** Opening Data for processing block **

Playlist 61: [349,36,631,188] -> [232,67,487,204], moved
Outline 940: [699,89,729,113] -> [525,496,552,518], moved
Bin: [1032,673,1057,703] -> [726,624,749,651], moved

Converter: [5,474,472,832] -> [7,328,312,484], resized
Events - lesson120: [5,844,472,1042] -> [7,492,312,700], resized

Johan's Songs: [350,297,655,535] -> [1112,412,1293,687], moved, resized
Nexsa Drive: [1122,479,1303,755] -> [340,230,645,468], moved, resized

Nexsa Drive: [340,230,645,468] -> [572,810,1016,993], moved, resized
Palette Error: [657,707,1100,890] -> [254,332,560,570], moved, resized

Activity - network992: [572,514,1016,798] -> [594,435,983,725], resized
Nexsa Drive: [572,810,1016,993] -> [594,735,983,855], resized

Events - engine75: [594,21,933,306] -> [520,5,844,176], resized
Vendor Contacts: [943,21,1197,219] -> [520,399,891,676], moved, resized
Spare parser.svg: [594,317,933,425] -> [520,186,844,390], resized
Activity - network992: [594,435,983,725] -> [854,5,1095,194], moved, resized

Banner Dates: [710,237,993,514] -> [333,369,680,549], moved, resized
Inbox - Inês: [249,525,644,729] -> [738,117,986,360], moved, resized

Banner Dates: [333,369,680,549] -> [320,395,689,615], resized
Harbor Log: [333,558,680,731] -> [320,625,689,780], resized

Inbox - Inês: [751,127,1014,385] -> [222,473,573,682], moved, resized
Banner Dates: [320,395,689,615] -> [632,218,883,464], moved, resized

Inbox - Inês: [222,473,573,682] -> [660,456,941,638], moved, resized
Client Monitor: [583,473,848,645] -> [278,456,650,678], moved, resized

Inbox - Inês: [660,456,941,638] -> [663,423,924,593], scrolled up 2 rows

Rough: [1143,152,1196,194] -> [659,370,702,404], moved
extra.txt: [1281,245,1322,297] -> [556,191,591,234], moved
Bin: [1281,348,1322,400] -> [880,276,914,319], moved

** Closing Data for processing block **

In the records, which lines mention the word "Events"? Copy those lines.

Events - lesson120: [5,844,472,1042] -> [7,492,312,700], resized
Events - engine75: [594,21,933,306] -> [520,5,844,176], resized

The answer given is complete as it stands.